## What is needed
Filter the records for lines holding the string "dumbbell".

## Records for this task
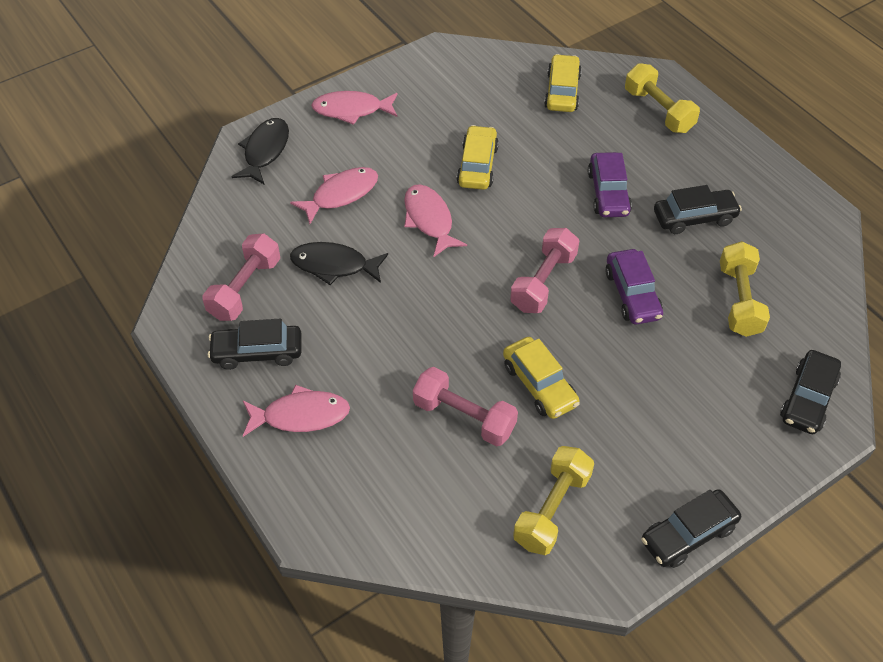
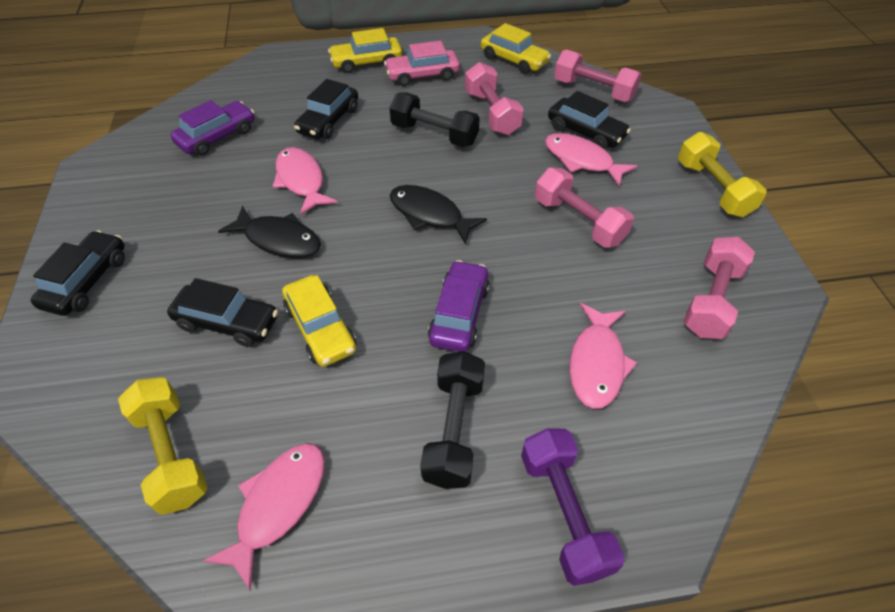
black dumbbell: 0 -> 2
pink car: 0 -> 1
pink dumbbell: 3 -> 4
purple dumbbell: 0 -> 1
yellow dumbbell: 3 -> 2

## Answer to the exercise
black dumbbell: 0 -> 2
pink dumbbell: 3 -> 4
purple dumbbell: 0 -> 1
yellow dumbbell: 3 -> 2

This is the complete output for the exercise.